In the entries that follow, find every line containing "counterclockwise" and copy it.

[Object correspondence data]
- - - - -
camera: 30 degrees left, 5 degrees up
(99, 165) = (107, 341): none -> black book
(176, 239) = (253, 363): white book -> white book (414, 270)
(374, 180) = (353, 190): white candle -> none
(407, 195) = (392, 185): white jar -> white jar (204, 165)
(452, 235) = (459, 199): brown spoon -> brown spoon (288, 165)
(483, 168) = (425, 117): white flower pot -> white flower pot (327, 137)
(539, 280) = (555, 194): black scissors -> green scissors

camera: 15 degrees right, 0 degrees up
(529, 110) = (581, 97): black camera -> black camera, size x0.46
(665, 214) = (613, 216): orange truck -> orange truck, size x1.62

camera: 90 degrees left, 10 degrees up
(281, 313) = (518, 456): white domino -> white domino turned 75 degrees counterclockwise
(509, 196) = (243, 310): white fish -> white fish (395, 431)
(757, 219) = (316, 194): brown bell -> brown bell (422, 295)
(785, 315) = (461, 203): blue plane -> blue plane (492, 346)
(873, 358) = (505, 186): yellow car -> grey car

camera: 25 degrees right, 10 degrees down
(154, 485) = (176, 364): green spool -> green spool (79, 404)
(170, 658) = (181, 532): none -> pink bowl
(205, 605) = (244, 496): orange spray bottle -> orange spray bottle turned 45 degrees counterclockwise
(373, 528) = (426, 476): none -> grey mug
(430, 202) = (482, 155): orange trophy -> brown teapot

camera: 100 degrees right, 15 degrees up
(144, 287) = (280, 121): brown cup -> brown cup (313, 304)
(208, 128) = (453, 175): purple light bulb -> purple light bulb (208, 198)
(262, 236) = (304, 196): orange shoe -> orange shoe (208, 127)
- - - - -
PROBLEM SOLUTION ▸
(281, 313) = (518, 456): white domino -> white domino turned 75 degrees counterclockwise
(205, 605) = (244, 496): orange spray bottle -> orange spray bottle turned 45 degrees counterclockwise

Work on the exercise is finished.